(Description of the task)
Your task is to transcribe exactly, and only, the lines running from the one with "RADIO pin CSN: D11 -> D12" to the end of the listing below, inclusive, with every picture left out.

Raw data: Begin

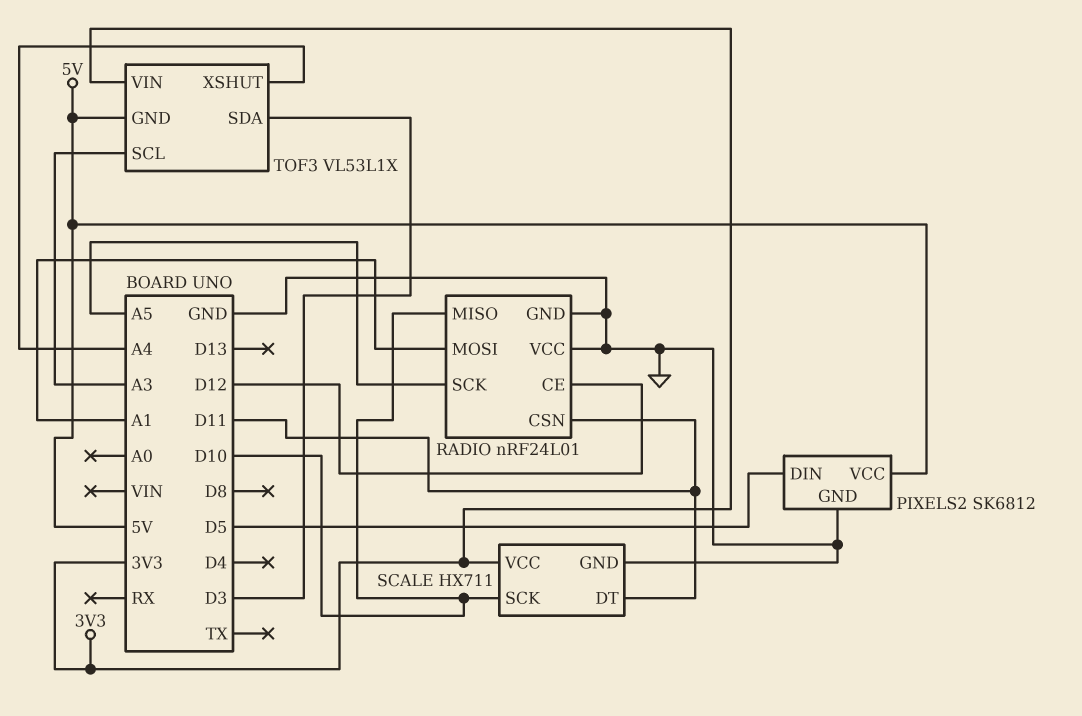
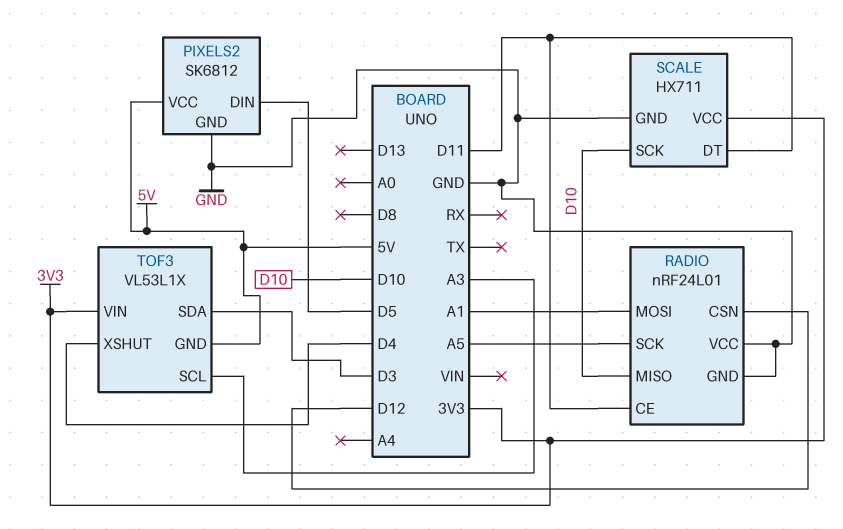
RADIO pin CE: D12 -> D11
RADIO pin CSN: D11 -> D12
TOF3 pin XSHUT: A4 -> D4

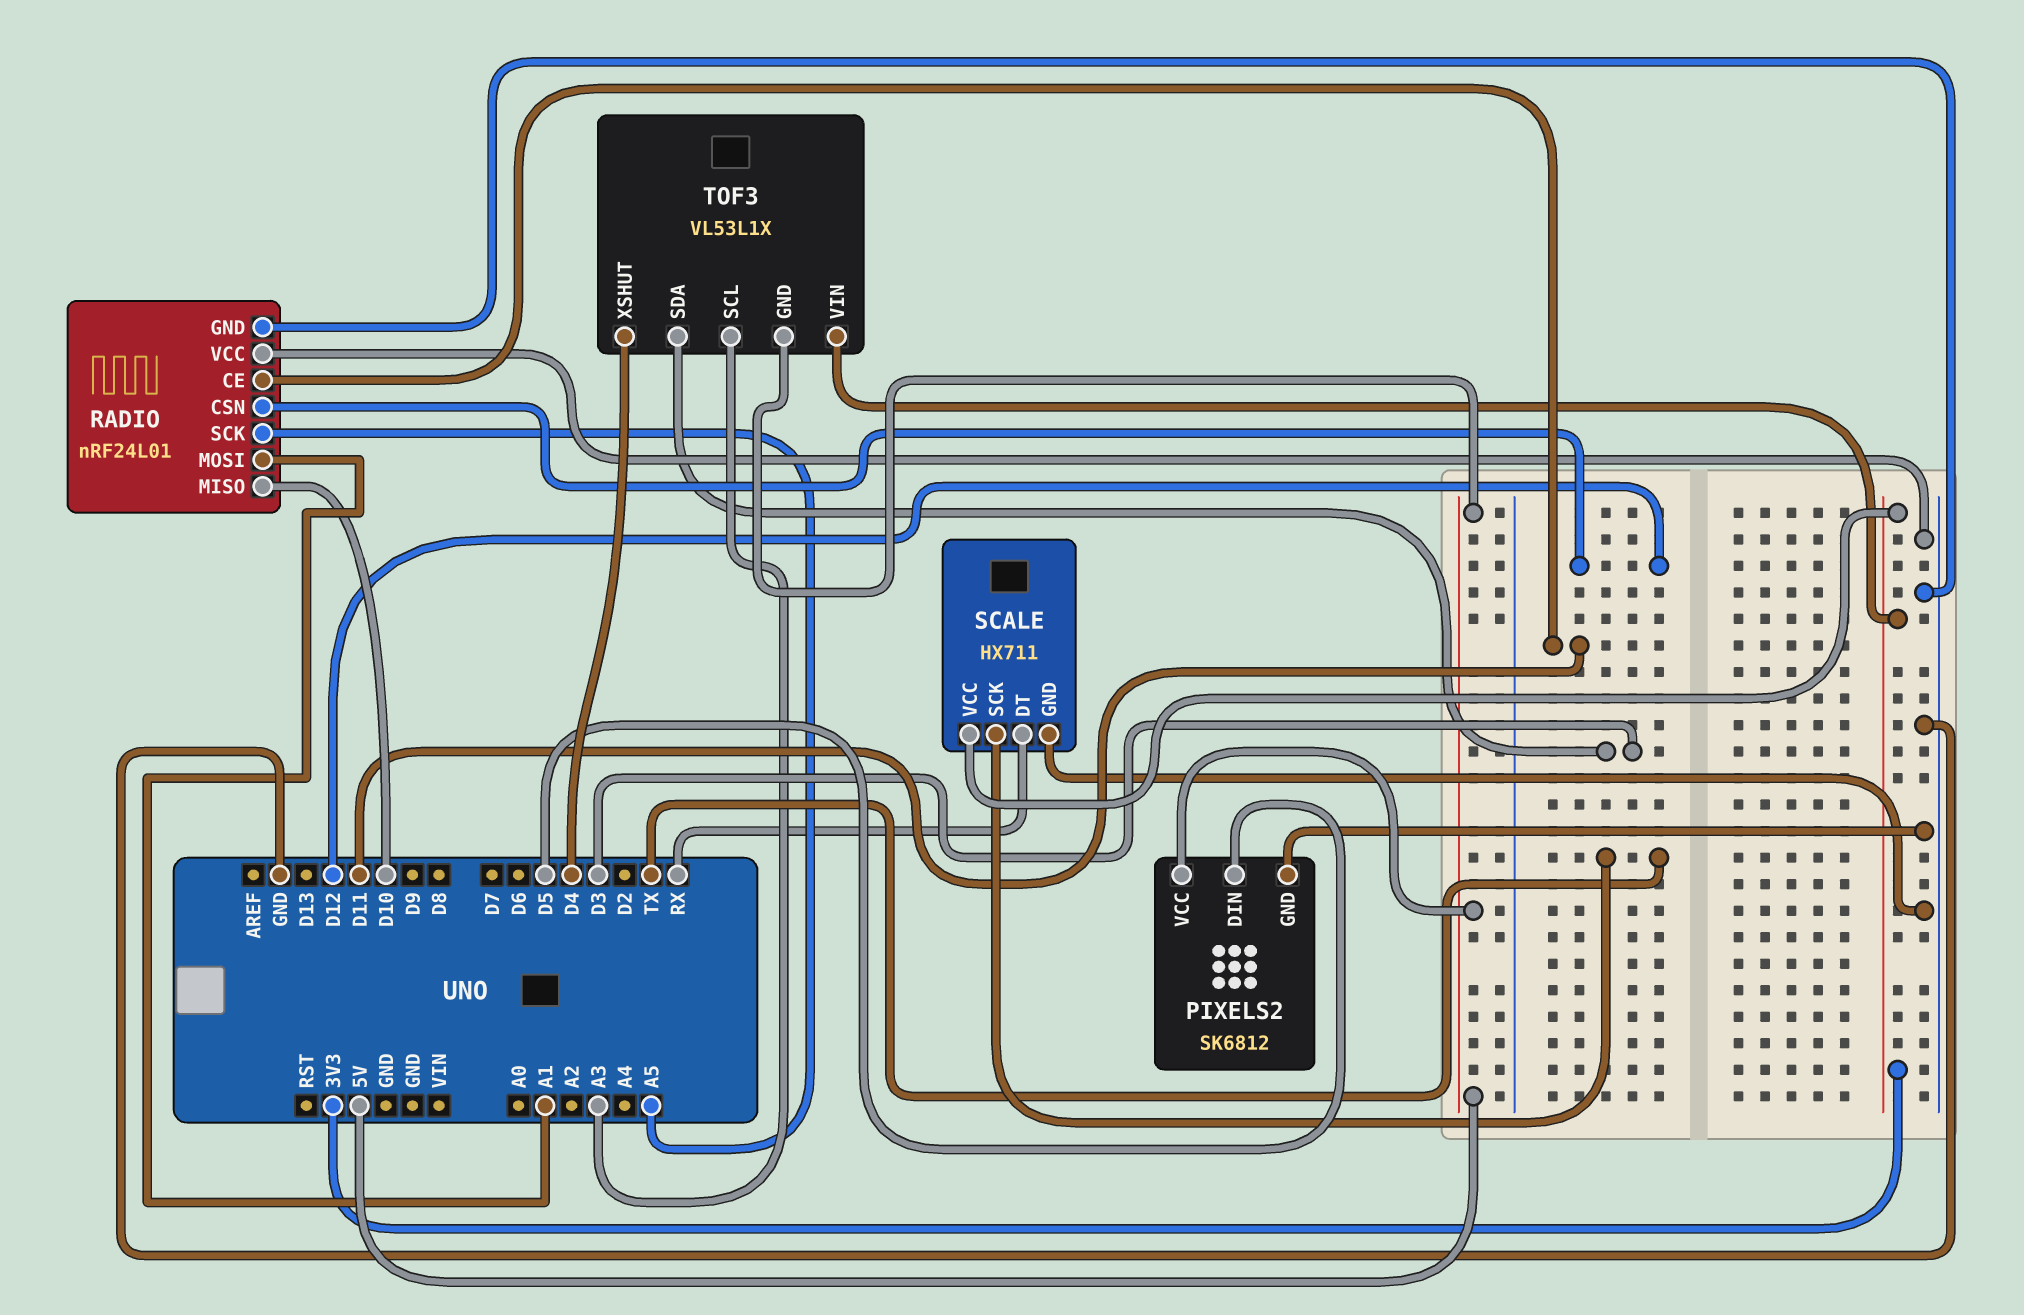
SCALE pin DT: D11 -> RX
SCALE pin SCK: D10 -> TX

Raw data: End

(Task answer)
RADIO pin CSN: D11 -> D12
TOF3 pin XSHUT: A4 -> D4

SCALE pin DT: D11 -> RX
SCALE pin SCK: D10 -> TX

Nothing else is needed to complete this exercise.